■ **Opgeslagen gegevens**
◆ ◆ ◆ ◆ ◆ ◆ ◆
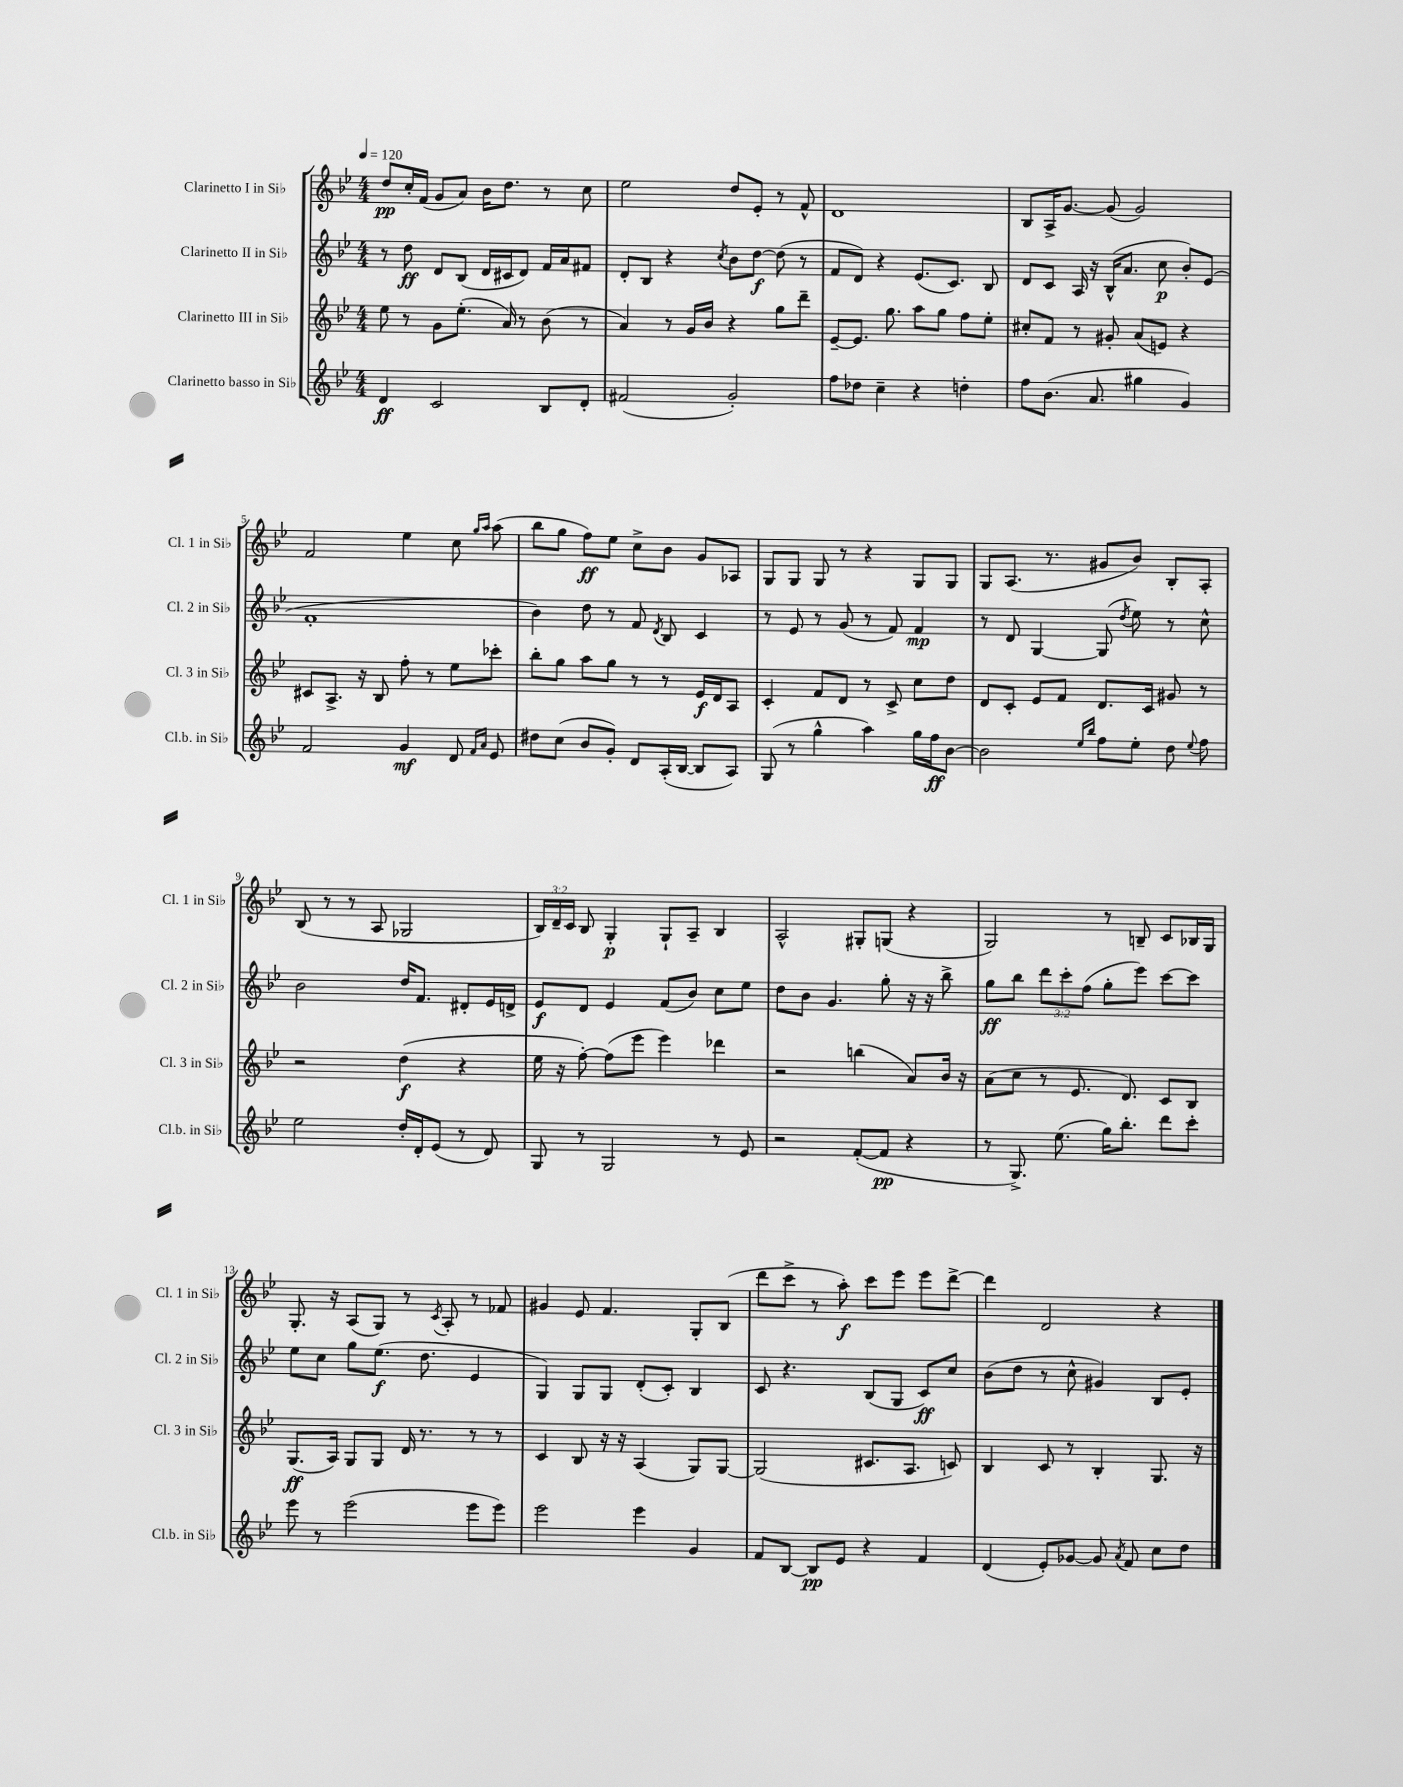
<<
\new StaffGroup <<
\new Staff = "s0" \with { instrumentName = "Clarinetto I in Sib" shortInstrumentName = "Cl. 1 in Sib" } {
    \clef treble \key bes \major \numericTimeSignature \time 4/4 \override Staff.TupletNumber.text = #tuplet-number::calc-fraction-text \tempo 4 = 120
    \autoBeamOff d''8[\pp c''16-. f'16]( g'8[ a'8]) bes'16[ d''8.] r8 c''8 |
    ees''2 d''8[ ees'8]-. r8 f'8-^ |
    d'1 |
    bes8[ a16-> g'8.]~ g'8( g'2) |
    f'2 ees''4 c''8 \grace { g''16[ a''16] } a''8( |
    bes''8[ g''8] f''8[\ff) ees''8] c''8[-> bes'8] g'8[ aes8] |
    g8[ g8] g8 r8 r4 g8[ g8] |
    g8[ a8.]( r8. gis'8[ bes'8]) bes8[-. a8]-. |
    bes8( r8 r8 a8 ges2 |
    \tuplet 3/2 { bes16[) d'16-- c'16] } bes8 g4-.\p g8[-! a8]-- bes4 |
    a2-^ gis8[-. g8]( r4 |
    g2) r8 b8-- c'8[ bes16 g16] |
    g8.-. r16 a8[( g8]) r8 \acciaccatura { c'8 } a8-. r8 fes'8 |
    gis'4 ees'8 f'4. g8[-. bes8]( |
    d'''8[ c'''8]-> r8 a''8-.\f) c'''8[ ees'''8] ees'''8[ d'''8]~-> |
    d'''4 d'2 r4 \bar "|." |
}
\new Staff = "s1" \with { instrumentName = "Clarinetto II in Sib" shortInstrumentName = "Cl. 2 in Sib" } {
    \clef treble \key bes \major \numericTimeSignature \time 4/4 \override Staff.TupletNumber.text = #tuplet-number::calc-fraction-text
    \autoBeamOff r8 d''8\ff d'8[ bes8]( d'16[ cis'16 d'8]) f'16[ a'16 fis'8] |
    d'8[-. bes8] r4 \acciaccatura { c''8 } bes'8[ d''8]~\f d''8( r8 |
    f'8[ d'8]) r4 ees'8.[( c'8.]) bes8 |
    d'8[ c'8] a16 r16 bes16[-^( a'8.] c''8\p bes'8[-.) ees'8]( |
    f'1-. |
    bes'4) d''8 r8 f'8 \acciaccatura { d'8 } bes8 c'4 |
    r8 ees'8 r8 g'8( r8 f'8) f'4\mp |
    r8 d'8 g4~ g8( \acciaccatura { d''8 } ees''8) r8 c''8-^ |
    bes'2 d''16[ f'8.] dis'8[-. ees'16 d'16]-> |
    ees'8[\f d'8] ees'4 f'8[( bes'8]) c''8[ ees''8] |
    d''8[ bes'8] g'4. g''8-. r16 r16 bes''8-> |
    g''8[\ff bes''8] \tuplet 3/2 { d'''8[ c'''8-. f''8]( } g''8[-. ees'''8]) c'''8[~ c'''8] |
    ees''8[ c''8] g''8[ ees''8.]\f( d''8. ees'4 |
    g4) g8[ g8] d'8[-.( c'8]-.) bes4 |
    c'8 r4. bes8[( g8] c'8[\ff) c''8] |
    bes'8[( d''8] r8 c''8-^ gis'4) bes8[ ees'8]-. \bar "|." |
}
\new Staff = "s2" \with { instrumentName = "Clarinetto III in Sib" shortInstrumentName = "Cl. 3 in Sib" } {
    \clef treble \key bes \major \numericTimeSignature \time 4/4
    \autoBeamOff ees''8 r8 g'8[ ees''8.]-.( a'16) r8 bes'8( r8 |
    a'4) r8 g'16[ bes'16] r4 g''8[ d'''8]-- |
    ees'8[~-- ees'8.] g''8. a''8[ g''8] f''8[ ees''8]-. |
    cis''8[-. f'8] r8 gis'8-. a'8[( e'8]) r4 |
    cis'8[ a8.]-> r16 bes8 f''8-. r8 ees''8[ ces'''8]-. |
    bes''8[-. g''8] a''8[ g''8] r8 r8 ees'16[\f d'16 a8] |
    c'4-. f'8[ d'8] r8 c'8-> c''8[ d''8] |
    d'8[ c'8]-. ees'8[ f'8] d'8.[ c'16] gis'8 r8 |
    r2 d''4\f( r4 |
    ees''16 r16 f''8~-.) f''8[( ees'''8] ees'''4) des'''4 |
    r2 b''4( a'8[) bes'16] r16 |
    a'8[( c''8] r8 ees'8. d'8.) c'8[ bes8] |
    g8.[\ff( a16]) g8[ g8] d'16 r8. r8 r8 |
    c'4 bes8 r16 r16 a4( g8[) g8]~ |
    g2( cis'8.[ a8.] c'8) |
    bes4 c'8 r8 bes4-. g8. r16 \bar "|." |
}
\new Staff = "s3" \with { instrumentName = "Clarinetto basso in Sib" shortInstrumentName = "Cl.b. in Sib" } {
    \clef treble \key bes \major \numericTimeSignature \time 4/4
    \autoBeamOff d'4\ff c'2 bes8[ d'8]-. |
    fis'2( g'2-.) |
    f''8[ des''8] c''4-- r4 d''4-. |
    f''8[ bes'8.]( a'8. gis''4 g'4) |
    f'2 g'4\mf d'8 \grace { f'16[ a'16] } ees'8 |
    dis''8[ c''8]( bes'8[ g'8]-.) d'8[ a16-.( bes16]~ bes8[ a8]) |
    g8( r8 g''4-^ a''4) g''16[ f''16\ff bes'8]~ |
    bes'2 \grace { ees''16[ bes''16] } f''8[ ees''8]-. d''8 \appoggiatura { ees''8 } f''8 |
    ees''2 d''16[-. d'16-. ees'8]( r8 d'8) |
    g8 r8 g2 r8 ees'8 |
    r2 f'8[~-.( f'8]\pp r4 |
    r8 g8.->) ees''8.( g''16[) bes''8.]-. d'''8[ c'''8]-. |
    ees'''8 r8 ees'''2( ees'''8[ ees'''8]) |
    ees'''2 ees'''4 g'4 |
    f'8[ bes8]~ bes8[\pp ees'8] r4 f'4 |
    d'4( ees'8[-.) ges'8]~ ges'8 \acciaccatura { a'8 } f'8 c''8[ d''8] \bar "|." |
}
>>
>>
◆ ◆ ◆ ◆ ◆ ◆ ◆
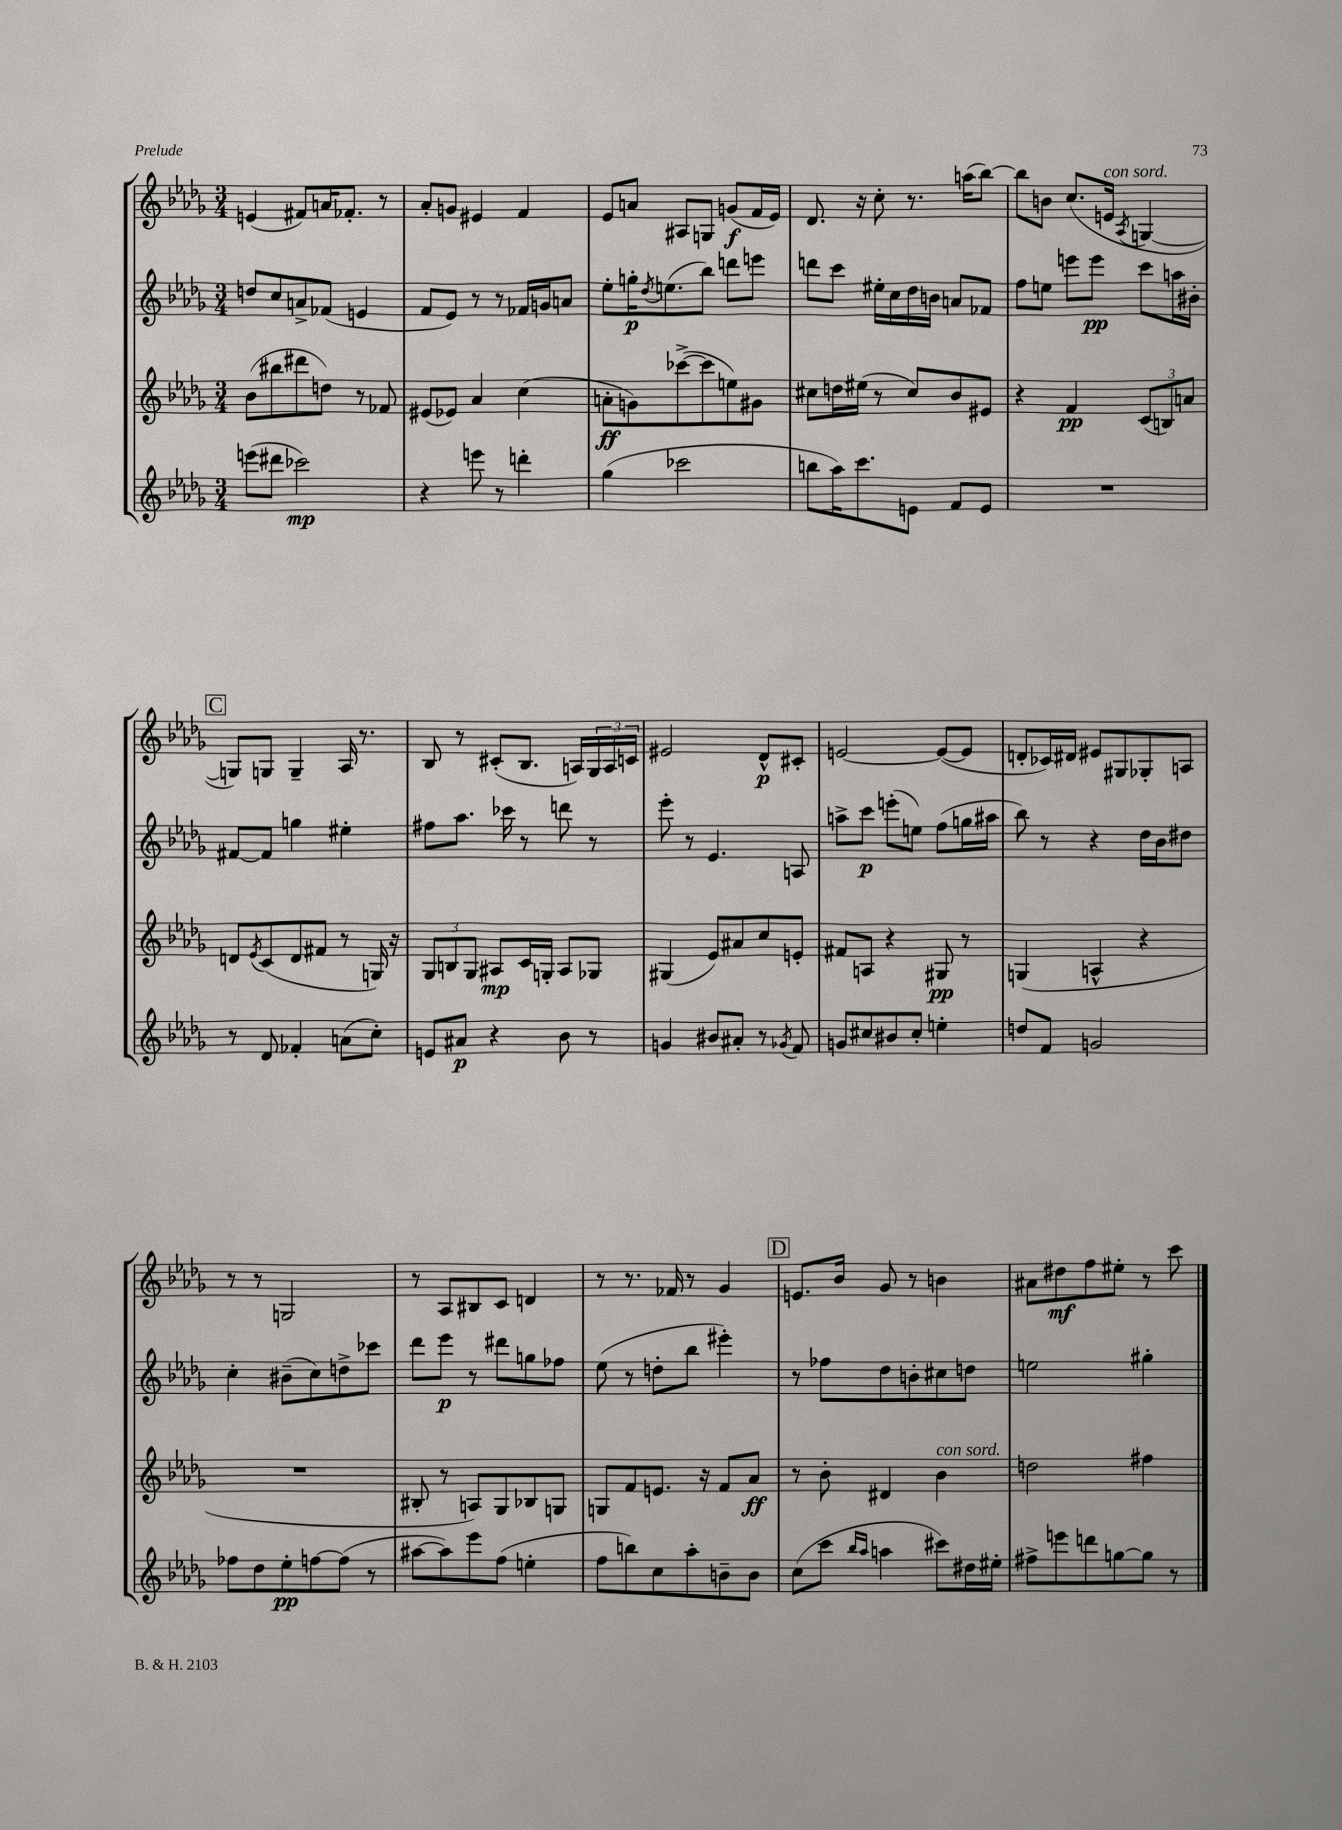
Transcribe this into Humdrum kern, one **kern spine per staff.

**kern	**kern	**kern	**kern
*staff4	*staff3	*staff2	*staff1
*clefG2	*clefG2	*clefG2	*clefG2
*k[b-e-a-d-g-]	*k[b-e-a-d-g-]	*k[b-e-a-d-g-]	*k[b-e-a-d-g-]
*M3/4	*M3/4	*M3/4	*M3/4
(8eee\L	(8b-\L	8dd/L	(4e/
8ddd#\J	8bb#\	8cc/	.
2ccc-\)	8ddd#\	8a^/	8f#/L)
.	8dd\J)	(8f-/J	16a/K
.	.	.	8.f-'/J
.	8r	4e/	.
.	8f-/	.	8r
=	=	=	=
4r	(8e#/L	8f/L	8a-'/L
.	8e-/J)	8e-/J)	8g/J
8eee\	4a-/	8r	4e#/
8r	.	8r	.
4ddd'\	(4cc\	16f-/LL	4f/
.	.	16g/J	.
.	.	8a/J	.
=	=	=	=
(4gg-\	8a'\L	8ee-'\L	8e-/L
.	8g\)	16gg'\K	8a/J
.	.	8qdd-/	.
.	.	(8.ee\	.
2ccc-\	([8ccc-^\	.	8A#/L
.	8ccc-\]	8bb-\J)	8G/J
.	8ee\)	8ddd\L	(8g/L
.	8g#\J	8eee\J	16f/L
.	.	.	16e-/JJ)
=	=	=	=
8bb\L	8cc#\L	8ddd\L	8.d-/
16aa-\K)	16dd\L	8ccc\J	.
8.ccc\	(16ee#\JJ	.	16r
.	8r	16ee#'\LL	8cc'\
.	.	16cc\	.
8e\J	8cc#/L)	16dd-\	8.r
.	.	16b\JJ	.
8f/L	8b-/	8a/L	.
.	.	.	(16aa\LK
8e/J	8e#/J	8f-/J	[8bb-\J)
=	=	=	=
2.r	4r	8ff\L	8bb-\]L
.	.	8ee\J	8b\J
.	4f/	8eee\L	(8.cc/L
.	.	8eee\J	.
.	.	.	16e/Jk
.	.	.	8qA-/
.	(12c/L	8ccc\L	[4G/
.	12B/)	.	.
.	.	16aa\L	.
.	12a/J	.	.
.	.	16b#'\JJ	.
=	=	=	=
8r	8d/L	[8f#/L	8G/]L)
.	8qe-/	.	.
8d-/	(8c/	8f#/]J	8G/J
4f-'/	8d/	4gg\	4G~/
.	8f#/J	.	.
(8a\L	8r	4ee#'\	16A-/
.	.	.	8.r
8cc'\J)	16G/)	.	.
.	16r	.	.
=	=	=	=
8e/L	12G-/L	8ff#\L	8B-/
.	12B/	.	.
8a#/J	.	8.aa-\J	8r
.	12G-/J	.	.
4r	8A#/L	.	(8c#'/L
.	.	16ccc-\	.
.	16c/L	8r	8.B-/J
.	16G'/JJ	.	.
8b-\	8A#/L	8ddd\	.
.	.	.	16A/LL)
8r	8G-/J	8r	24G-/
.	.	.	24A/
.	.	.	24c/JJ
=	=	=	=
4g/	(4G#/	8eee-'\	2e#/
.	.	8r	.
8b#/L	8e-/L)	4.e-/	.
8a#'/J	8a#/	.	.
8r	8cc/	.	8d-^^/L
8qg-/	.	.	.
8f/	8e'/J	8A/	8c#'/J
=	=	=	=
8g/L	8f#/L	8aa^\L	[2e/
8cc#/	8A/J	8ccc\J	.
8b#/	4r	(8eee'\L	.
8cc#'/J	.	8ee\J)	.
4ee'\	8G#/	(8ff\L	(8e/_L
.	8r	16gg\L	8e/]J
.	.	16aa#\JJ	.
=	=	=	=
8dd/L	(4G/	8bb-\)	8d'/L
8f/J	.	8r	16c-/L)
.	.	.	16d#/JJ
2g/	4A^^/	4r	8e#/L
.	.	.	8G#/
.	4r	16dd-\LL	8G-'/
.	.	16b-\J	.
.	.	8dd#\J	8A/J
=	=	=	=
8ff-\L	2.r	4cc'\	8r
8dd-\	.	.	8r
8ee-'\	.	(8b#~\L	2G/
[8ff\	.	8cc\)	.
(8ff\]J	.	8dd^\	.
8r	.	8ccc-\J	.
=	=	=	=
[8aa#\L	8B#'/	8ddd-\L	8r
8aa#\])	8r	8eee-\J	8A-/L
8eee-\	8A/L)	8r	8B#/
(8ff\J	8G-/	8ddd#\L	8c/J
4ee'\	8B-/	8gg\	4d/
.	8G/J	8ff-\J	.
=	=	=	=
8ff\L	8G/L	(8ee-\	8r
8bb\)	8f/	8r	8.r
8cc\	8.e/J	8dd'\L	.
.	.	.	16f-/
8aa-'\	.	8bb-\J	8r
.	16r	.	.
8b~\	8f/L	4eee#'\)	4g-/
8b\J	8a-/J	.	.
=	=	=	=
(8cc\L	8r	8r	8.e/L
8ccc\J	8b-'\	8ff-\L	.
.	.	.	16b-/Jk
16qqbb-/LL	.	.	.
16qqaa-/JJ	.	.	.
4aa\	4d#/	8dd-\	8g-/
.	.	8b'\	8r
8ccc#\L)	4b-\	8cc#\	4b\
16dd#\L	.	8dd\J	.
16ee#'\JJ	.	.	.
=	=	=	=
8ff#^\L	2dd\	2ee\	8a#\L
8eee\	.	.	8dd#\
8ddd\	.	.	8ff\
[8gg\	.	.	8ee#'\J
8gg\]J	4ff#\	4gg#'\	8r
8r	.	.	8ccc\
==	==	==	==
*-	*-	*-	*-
◆ ◆ ◆ ◆ ◆ ◆ ◆
■ **Opdracht**
Vermeld hoeveel regels van de vermeldingen hierboven de tekenreeks "number" bevatten, waarbij het verschil tussen hoofdletters en kleine letters telt. Geef uitsluitend het aantal.

■ **Oplossing**
2